Exercise requirements:
Copy out the listing below, putting "frames" wherever "images" appears and keeping everything else the same. Leave the pictures out.

Provided entries:
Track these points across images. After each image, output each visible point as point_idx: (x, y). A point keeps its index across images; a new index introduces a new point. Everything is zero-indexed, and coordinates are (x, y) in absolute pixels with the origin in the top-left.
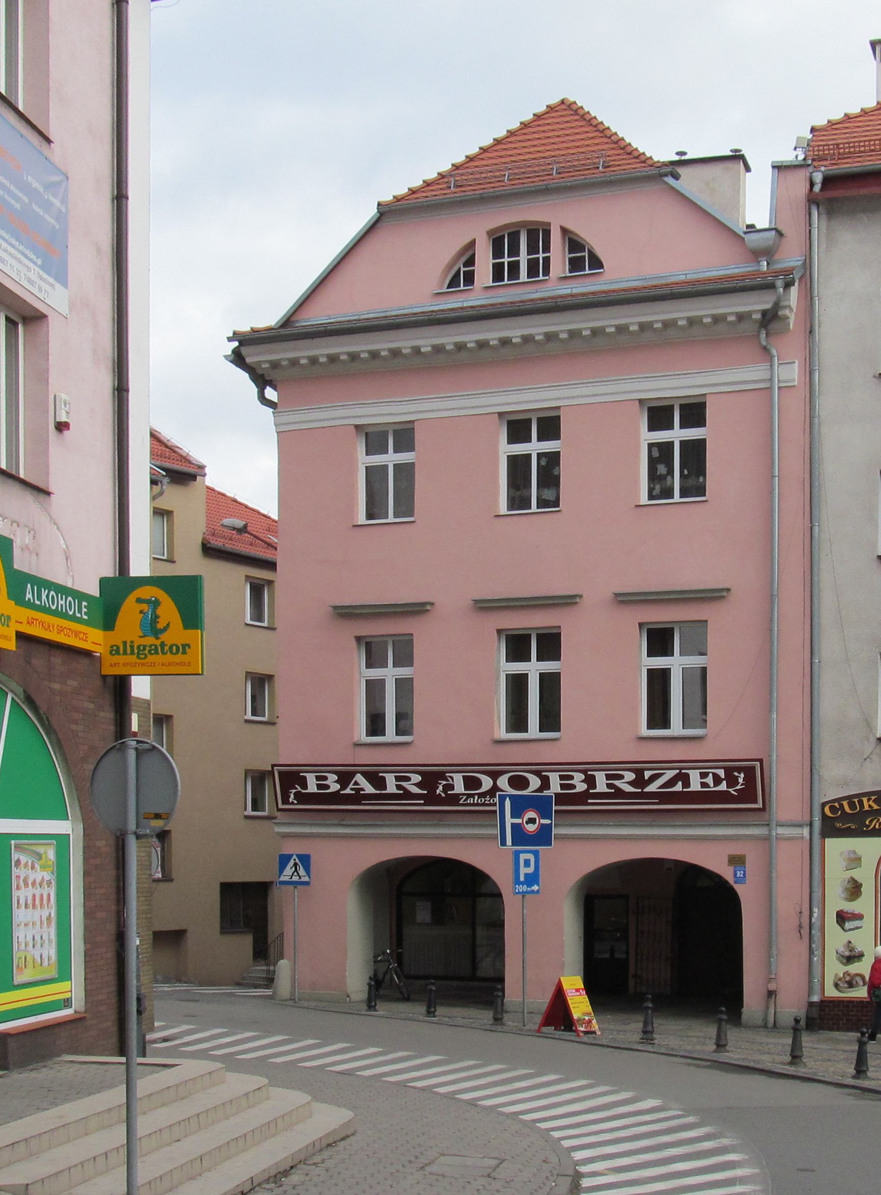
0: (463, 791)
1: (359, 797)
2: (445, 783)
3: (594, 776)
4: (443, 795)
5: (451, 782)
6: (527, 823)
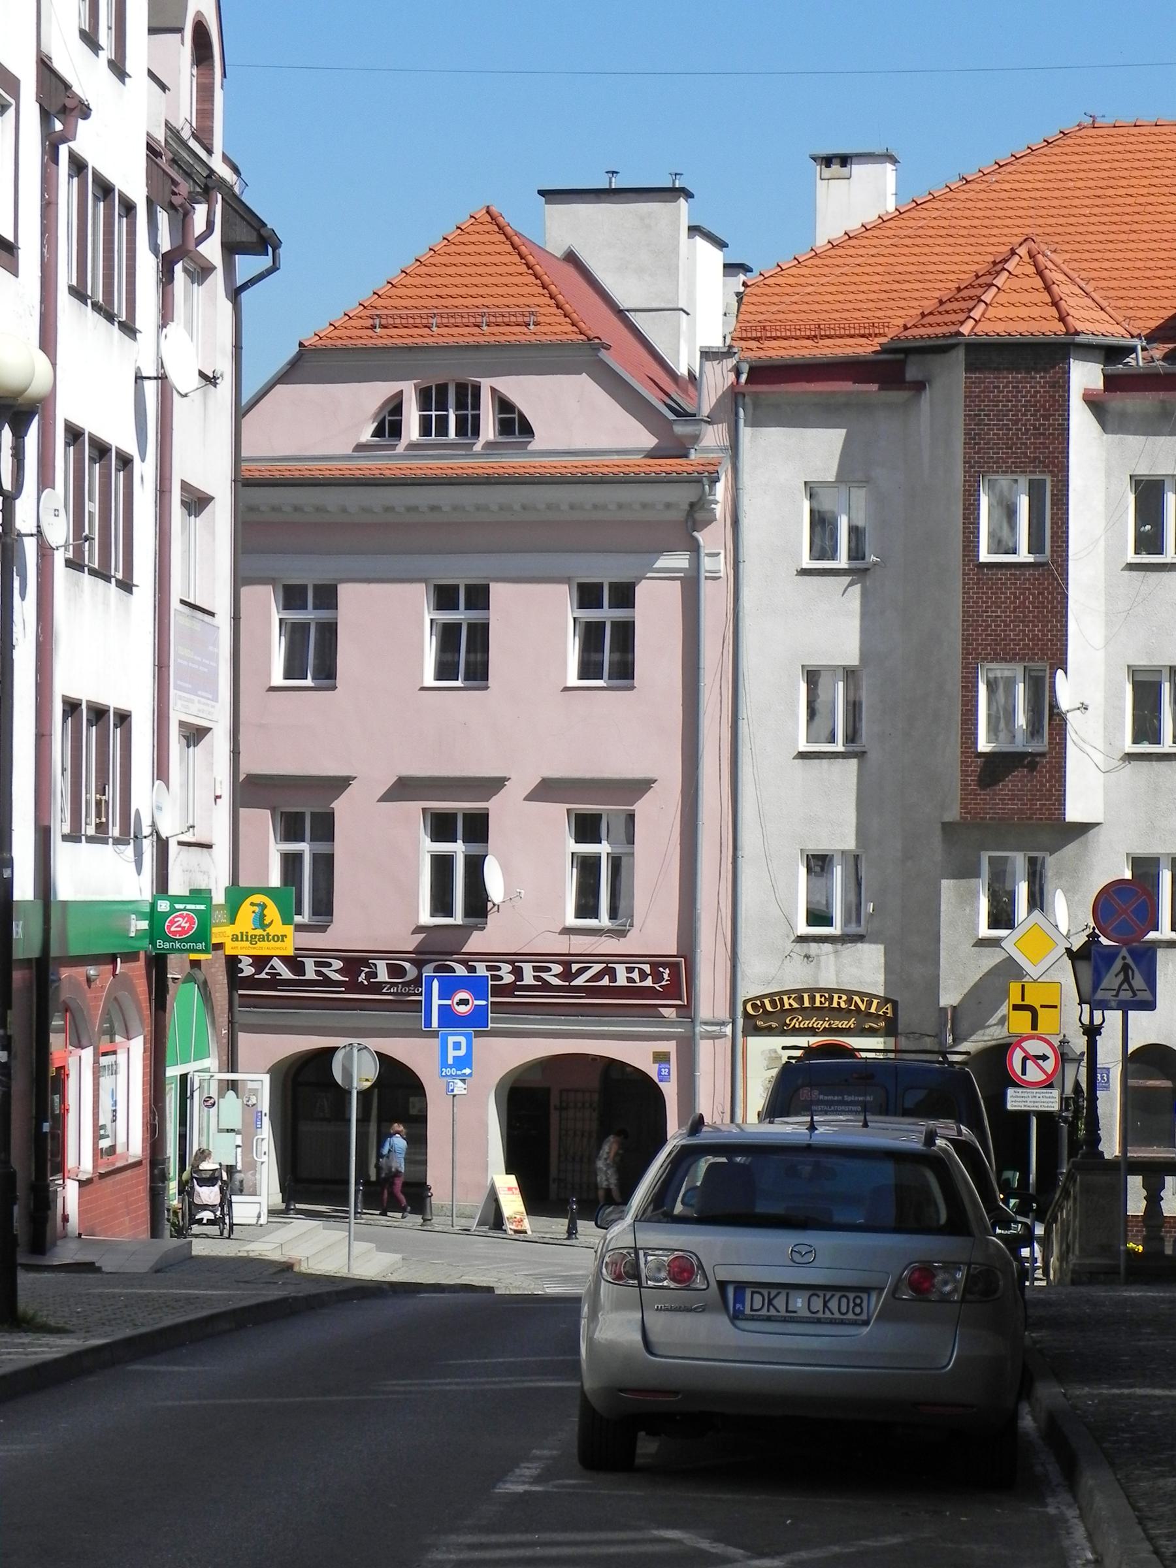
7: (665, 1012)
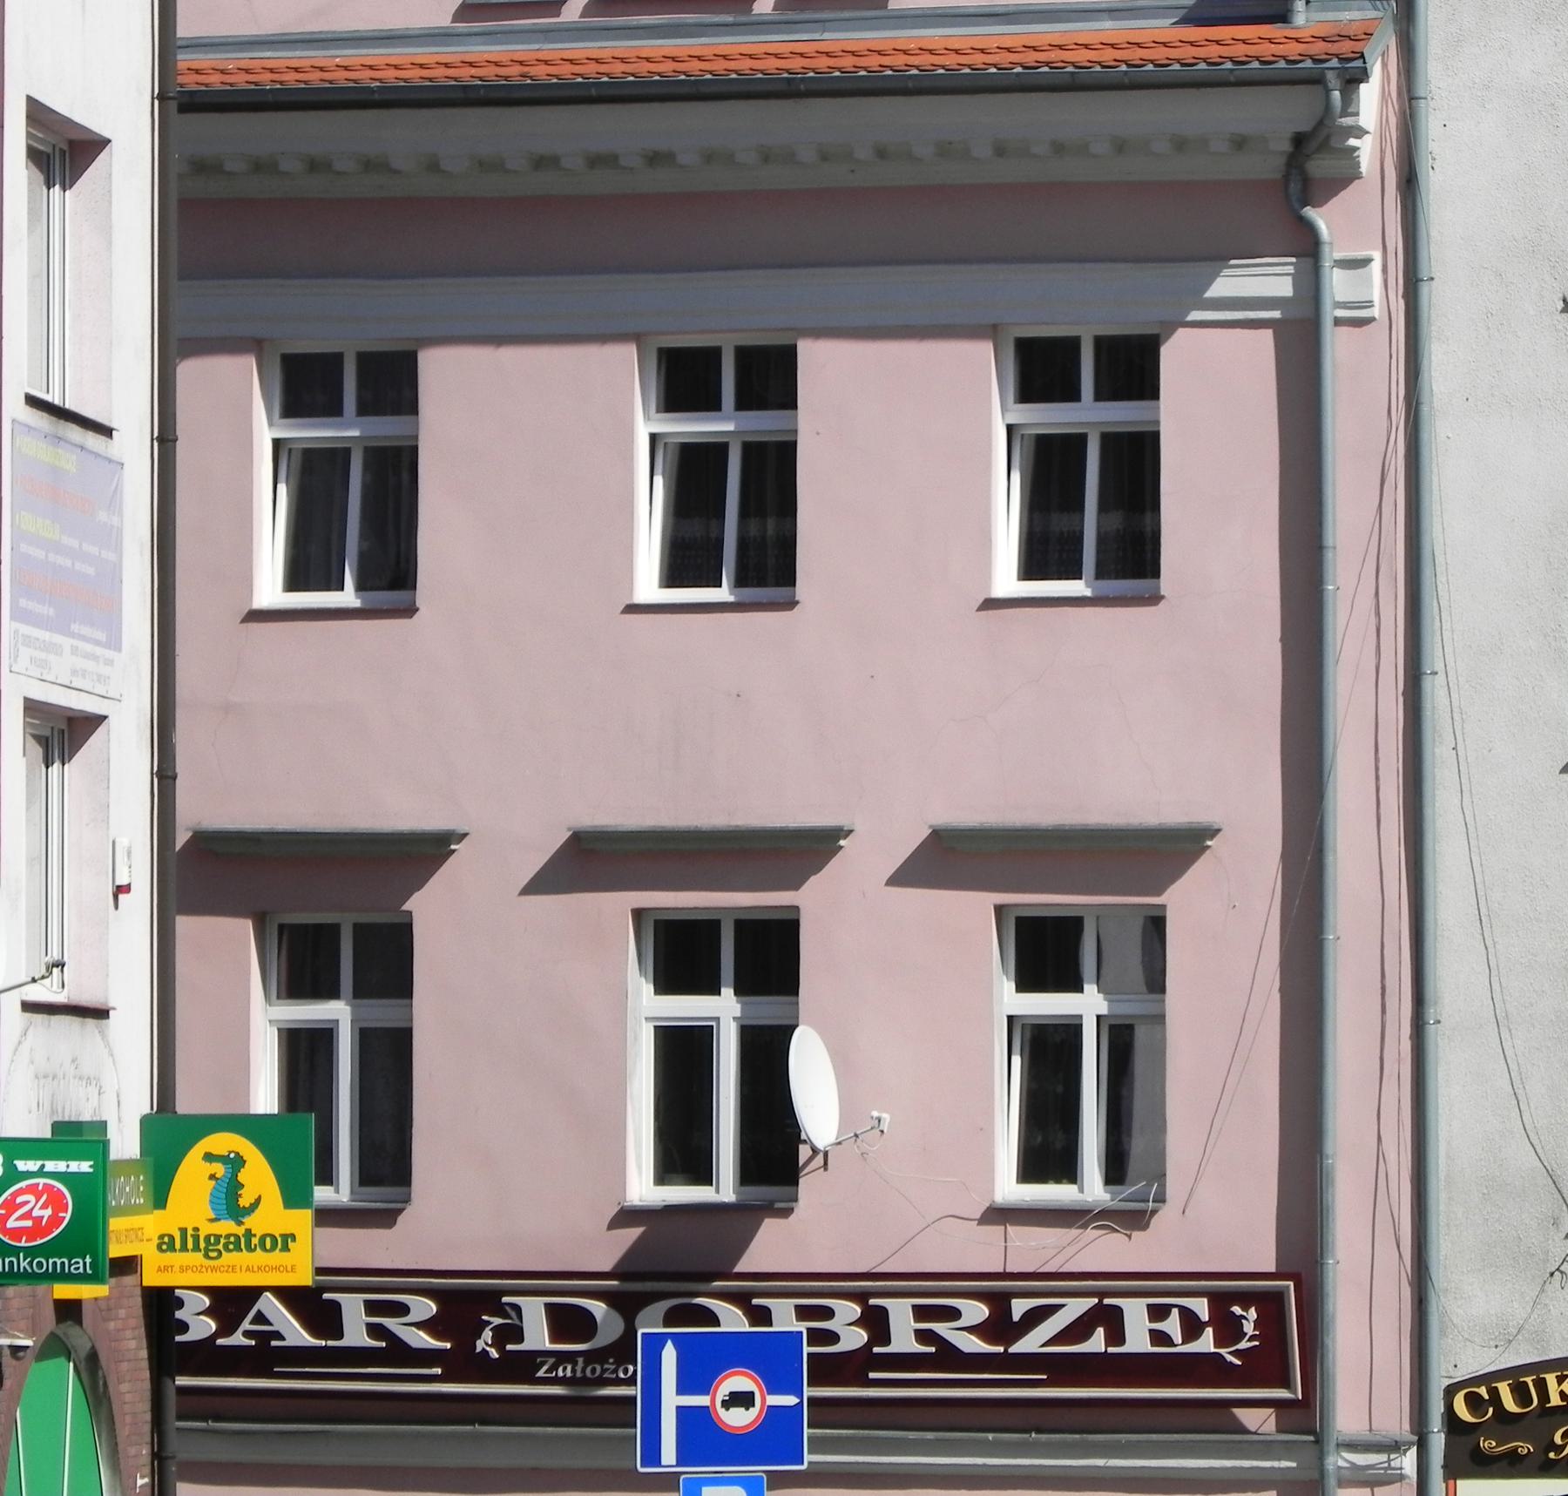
0: (549, 1346)
1: (266, 1355)
2: (497, 1321)
3: (883, 1311)
4: (494, 1354)
5: (517, 1322)
6: (727, 1404)
7: (1251, 1418)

Output for this exercise:
Track these points across frames. After each image, output each visible point as point_idx: (x, y). A point keeps its index across frames; a new index introduces a new point. Everything is zero-indexed, and coordinates are (x, y) in absolute pixels with the origin in the top-left.
0: (463, 791)
1: (359, 797)
2: (445, 783)
3: (594, 776)
4: (443, 795)
5: (451, 782)
6: (527, 823)
7: (665, 1012)
0: (549, 1346)
1: (266, 1355)
2: (497, 1321)
3: (883, 1311)
4: (494, 1354)
5: (517, 1322)
6: (727, 1404)
7: (1251, 1418)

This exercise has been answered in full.